*** INFORMATION PROVIDED ***
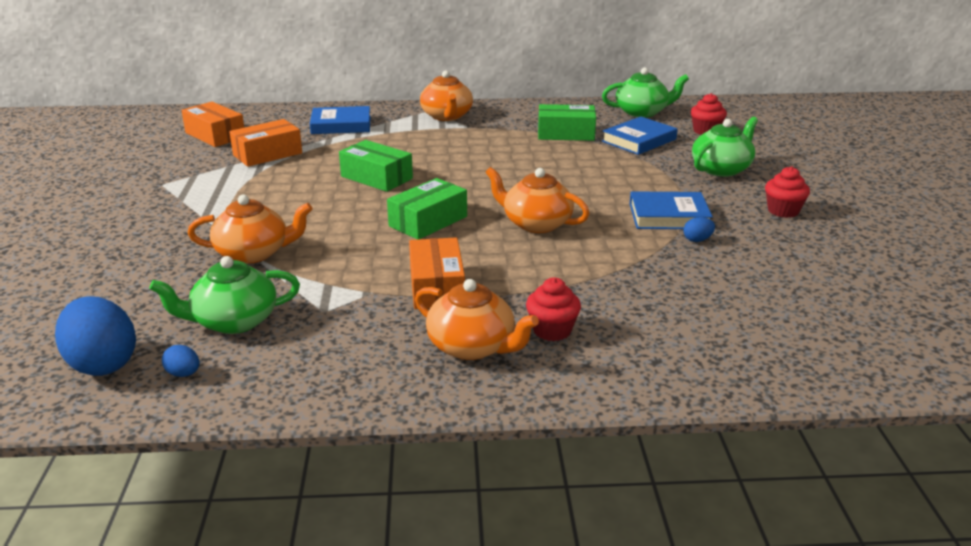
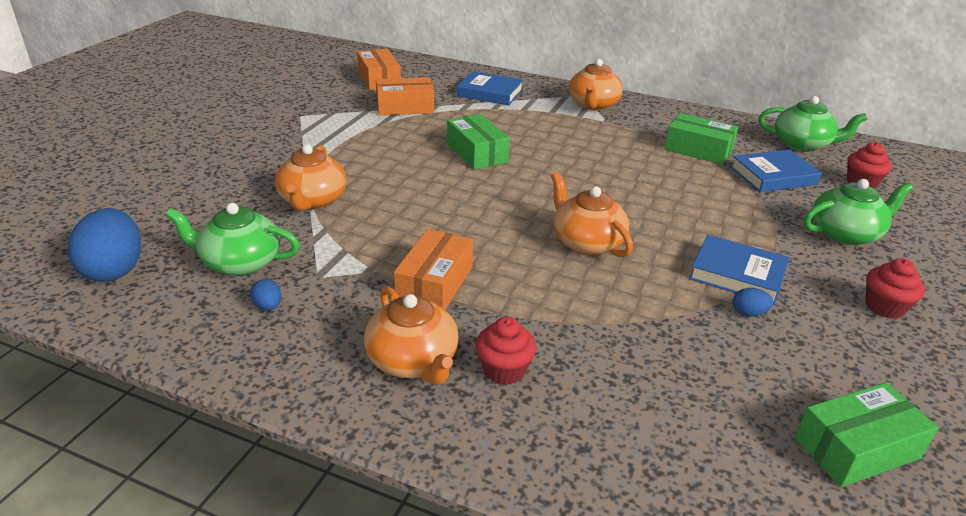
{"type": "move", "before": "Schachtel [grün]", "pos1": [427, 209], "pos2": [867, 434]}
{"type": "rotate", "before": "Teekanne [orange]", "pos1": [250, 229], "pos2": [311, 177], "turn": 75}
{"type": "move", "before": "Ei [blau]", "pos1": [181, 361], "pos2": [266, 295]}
*** End of INFORMATION PROVIDED ***
### TASK REQUIREMENTS
Drop the images and copy all the data exactly.

### EXPECTED OUTPUT
{"type": "move", "before": "Schachtel [grün]", "pos1": [427, 209], "pos2": [867, 434]}
{"type": "rotate", "before": "Teekanne [orange]", "pos1": [250, 229], "pos2": [311, 177], "turn": 75}
{"type": "move", "before": "Ei [blau]", "pos1": [181, 361], "pos2": [266, 295]}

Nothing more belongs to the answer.